## YOUR ASSIGNMENT
The expected answer is the full listing, repeated exactly and free of images.

## INFORMATION SHOWN

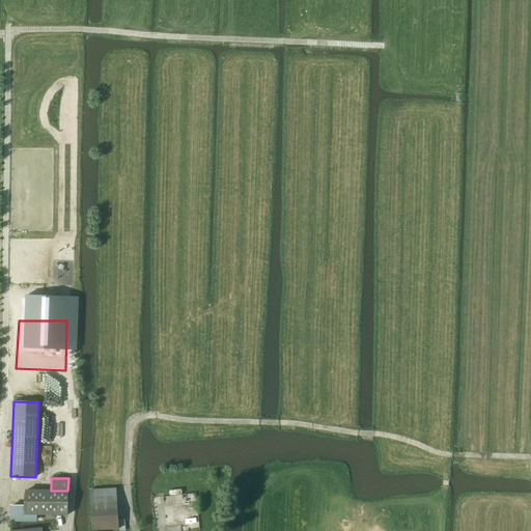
[(92,530),(124,529),(124,520),(117,520),(116,488),(89,490),(92,530)]
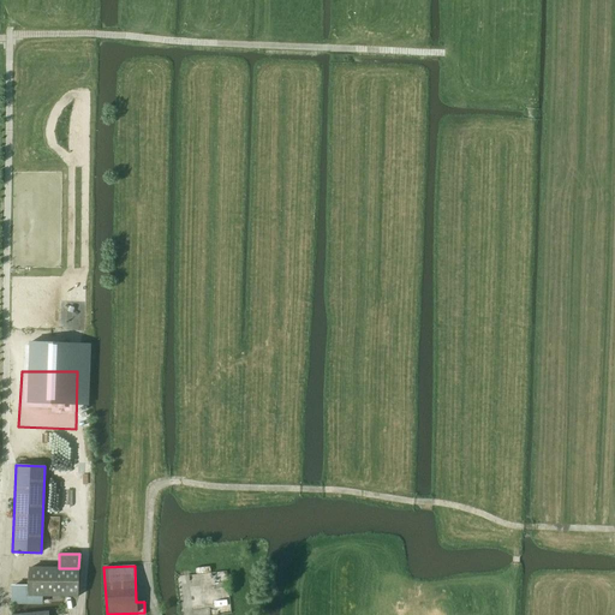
[(12,585),(12,604),(24,604),(43,604),(43,603),(43,597),(76,597),(77,597),(78,597),(78,595),(78,568),(59,568),(29,567),(29,585),(12,585)]
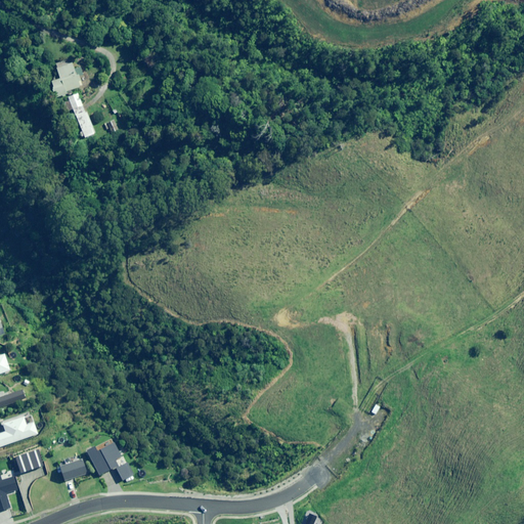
[(77,75),(76,75),(71,58),(55,62),(60,79),(51,82),(56,97),(68,94),(67,91),(81,87),(77,75)]
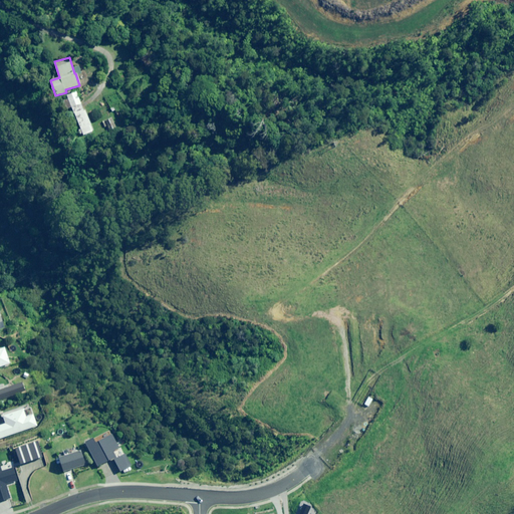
[(83,136),(93,131),(76,91),(67,95),(83,136)]
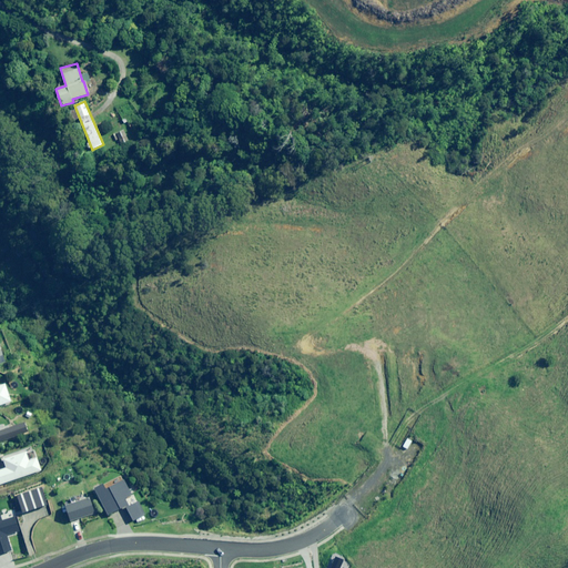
[(123,146),(129,143),(121,130),(115,133),(123,146)]
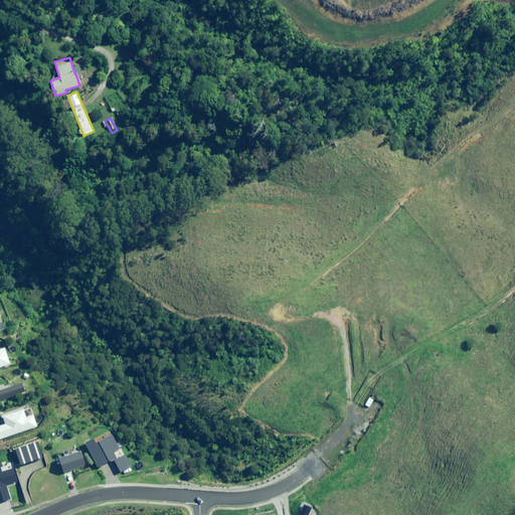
[(0,367),(10,364),(4,348),(0,349),(0,367)]
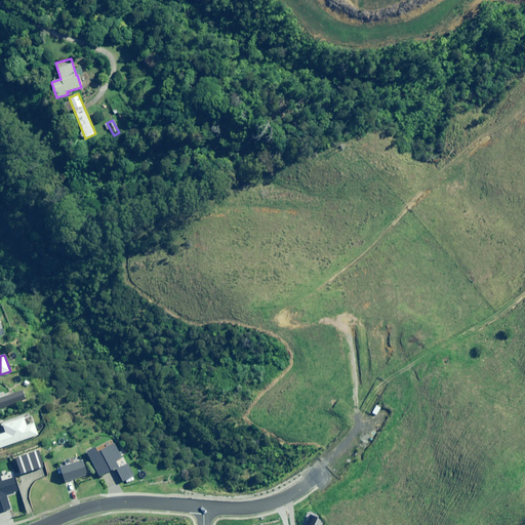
[(0,409),(25,401),(22,391),(0,399),(0,409)]
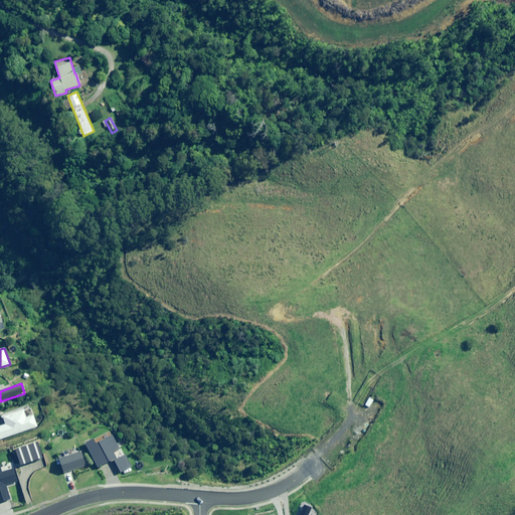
[(33,415),(27,417),(24,408),(2,416),(5,424),(0,425),(0,439),(37,426),(33,415)]
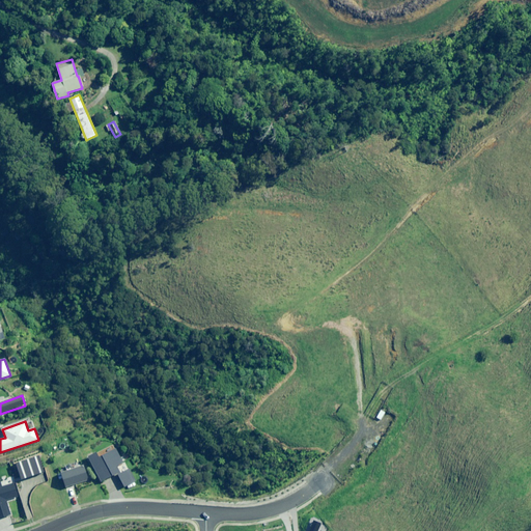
[(124,463),(122,464),(113,445),(87,458),(100,482),(116,474),(123,487),(135,481),(124,463)]
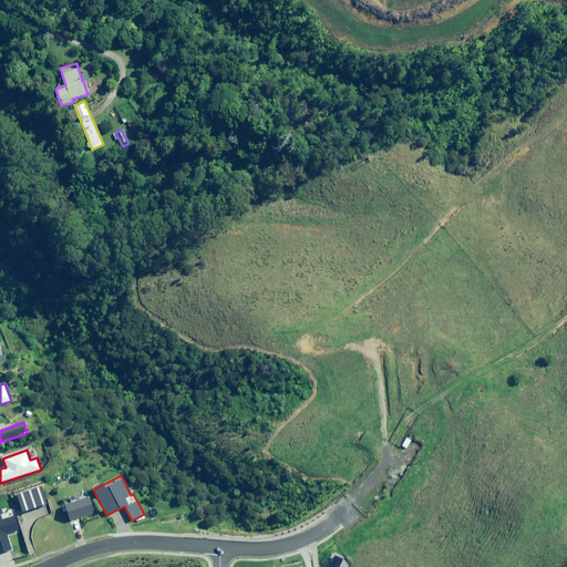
[(70,521),(93,513),(89,497),(64,505),(70,521)]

## OUTPUT OF THE EXERCISE
[(92,530),(124,529),(124,520),(117,520),(116,488),(89,490),(92,530)]
[(12,585),(12,604),(24,604),(43,604),(43,603),(43,597),(76,597),(77,597),(78,597),(78,595),(78,568),(59,568),(29,567),(29,585),(12,585)]
[(77,75),(76,75),(71,58),(55,62),(60,79),(51,82),(56,97),(68,94),(67,91),(81,87),(77,75)]
[(83,136),(93,131),(76,91),(67,95),(83,136)]
[(123,146),(129,143),(121,130),(115,133),(123,146)]
[(0,367),(10,364),(4,348),(0,349),(0,367)]
[(0,409),(25,401),(22,391),(0,399),(0,409)]
[(33,415),(27,417),(24,408),(2,416),(5,424),(0,425),(0,439),(37,426),(33,415)]
[(124,463),(122,464),(113,445),(87,458),(100,482),(116,474),(123,487),(135,481),(124,463)]
[(70,521),(93,513),(89,497),(64,505),(70,521)]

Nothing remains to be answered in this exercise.